Scene comparison data:

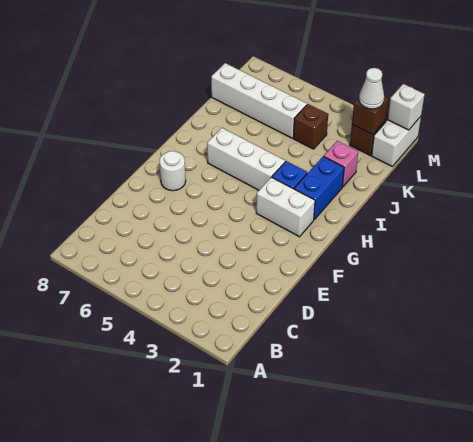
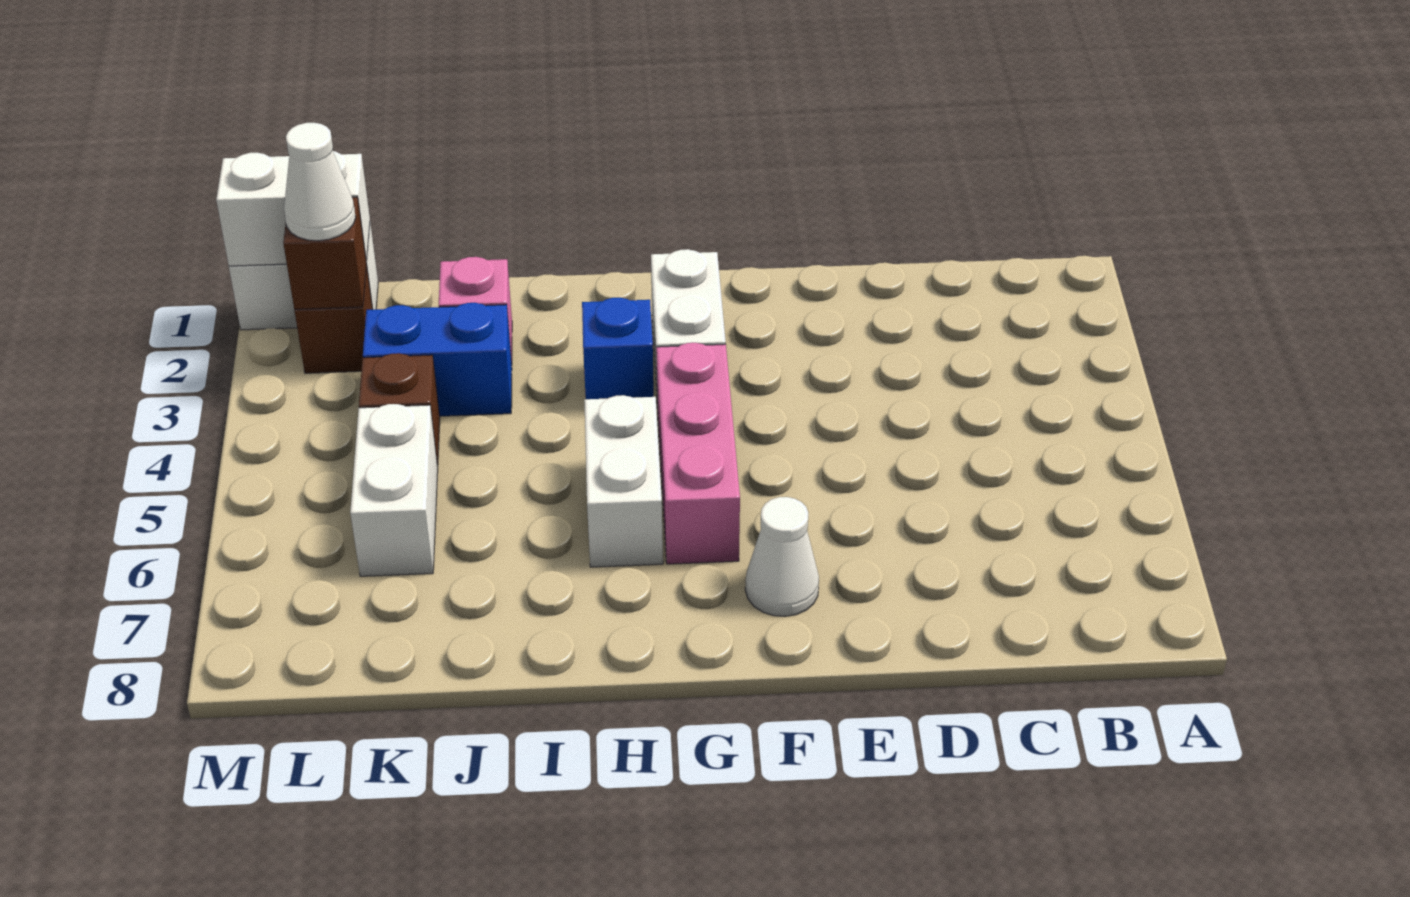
white round brick F7 level 1 -> white cone F7 level 1
none -> pink brick G4:G6 level 1
blue brick H2:I2 level 1 -> blue brick J3:K3 level 1
white brick H4:H6 level 1 -> white brick H5:H6 level 1
white brick K5:K8 level 1 -> white brick K5:K6 level 1
white brick M1 level 2 -> white brick L1:M1 level 2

--- Task objective ---
Copy out all the data exactly, skipping the pictures.

--- Answer space ---
white round brick F7 level 1 -> white cone F7 level 1
none -> pink brick G4:G6 level 1
blue brick H2:I2 level 1 -> blue brick J3:K3 level 1
white brick H4:H6 level 1 -> white brick H5:H6 level 1
white brick K5:K8 level 1 -> white brick K5:K6 level 1
white brick M1 level 2 -> white brick L1:M1 level 2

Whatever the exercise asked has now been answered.